» About this exercise
Nothing but the lines from the one containing "none -> red plate G2:G3 level 1" through the one containing "cyan brick E7", both included, should be given again, each exactly as written below.

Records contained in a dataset
····················
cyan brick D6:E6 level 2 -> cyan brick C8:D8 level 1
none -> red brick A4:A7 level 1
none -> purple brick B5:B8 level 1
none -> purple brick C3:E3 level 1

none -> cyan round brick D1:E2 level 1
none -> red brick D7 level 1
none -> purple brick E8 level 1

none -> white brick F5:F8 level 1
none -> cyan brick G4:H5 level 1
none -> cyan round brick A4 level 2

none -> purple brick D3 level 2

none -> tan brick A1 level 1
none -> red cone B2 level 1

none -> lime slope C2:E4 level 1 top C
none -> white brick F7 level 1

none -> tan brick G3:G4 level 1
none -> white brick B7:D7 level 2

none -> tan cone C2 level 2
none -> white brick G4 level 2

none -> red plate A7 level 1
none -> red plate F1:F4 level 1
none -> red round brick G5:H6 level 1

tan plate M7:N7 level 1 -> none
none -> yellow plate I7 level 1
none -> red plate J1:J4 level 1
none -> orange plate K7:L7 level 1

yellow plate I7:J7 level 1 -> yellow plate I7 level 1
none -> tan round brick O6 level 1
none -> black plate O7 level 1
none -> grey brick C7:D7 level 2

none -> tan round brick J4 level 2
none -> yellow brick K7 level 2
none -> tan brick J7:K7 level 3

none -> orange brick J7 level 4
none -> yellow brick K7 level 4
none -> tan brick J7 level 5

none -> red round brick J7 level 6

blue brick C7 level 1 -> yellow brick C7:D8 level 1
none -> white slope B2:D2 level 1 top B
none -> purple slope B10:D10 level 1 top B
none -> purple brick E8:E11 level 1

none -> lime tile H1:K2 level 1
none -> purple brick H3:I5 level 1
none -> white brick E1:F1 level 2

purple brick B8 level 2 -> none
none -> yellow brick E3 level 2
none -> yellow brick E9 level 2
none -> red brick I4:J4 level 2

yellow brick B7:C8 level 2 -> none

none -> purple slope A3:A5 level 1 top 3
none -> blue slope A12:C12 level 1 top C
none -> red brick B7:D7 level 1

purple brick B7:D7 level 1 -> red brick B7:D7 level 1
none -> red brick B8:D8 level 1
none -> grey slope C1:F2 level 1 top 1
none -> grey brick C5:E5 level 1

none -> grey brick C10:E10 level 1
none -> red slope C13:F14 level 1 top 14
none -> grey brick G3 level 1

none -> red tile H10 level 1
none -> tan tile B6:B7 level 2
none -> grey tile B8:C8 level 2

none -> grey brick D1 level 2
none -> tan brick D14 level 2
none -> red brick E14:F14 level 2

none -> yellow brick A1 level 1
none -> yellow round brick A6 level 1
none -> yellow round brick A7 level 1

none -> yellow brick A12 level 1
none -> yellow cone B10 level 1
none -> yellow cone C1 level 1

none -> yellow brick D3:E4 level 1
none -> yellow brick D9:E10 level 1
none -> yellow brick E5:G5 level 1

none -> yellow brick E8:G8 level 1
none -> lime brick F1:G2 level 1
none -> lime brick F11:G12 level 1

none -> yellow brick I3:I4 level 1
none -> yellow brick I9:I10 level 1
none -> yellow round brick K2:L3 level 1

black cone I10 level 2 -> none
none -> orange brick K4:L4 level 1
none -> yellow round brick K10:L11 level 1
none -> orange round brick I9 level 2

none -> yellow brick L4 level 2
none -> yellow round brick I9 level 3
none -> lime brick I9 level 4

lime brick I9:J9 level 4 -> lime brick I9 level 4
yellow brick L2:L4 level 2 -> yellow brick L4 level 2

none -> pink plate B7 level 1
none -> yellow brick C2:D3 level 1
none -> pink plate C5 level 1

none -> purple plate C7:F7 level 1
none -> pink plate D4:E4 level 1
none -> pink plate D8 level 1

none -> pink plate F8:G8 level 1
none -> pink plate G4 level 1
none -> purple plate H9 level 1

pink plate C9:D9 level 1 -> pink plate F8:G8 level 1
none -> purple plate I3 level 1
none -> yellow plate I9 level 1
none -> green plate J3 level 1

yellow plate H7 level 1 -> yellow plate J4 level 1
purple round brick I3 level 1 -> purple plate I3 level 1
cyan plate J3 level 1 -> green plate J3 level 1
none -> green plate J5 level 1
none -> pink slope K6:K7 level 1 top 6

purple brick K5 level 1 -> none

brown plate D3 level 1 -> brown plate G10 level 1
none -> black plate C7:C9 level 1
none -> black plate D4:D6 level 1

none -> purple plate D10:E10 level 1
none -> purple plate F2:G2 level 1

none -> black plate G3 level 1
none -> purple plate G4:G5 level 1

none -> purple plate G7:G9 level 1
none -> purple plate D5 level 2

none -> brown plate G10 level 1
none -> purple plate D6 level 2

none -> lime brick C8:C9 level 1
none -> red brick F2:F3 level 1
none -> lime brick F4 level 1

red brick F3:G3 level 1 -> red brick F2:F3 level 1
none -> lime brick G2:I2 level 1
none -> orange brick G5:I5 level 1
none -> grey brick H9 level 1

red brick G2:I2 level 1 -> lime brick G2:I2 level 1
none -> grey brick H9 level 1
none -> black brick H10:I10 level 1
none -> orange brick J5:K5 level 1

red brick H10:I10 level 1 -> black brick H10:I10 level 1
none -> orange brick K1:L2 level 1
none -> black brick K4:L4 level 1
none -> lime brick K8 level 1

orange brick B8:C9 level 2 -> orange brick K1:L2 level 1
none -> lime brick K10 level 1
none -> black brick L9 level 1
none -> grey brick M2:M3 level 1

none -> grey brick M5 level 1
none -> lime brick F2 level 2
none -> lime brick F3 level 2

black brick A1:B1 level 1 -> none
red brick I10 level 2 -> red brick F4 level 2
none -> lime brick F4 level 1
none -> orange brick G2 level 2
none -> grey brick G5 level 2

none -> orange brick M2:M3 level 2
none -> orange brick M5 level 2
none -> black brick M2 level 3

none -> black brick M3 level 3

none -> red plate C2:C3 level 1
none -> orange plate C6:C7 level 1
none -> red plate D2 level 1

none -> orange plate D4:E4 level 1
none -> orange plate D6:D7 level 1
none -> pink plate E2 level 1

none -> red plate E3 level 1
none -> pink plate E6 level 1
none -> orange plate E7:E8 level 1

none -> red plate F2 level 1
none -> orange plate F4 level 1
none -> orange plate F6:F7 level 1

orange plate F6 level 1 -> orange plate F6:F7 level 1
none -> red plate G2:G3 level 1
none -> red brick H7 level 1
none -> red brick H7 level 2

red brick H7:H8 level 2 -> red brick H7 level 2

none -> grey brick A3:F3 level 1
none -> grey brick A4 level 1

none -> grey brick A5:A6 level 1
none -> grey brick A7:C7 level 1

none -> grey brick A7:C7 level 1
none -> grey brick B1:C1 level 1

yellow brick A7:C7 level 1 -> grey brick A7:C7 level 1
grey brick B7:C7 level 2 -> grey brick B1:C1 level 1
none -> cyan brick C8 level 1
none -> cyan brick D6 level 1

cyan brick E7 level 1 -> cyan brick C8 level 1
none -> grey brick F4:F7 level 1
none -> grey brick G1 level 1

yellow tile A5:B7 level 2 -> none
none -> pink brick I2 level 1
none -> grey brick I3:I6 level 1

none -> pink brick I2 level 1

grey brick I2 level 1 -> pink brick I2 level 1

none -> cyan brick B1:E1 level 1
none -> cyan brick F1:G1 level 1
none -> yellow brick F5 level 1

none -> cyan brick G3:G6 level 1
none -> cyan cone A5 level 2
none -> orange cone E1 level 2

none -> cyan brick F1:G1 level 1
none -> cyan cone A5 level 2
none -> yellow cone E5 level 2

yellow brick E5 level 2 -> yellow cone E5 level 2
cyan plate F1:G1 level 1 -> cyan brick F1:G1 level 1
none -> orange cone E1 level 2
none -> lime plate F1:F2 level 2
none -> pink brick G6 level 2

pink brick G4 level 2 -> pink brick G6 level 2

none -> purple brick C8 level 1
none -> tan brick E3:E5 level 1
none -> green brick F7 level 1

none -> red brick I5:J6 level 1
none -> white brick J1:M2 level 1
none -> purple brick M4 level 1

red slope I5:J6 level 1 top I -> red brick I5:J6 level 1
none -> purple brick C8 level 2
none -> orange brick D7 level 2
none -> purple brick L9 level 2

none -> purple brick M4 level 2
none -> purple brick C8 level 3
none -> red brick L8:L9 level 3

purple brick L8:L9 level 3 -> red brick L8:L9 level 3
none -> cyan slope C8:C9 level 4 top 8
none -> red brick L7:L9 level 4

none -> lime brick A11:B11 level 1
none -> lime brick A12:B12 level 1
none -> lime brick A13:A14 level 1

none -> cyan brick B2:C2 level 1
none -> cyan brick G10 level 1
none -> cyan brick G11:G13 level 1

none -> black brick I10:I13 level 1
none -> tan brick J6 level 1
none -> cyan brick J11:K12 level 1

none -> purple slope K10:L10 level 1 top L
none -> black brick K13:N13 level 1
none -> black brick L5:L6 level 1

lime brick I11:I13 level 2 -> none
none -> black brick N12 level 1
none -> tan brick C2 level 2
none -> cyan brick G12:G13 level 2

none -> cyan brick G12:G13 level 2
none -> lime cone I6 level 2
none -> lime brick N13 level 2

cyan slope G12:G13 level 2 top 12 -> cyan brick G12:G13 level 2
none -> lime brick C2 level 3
····················
» Response to the exercise
none -> red plate G2:G3 level 1
none -> red brick H7 level 1
none -> red brick H7 level 2

red brick H7:H8 level 2 -> red brick H7 level 2

none -> grey brick A3:F3 level 1
none -> grey brick A4 level 1

none -> grey brick A5:A6 level 1
none -> grey brick A7:C7 level 1

none -> grey brick A7:C7 level 1
none -> grey brick B1:C1 level 1

yellow brick A7:C7 level 1 -> grey brick A7:C7 level 1
grey brick B7:C7 level 2 -> grey brick B1:C1 level 1
none -> cyan brick C8 level 1
none -> cyan brick D6 level 1

cyan brick E7 level 1 -> cyan brick C8 level 1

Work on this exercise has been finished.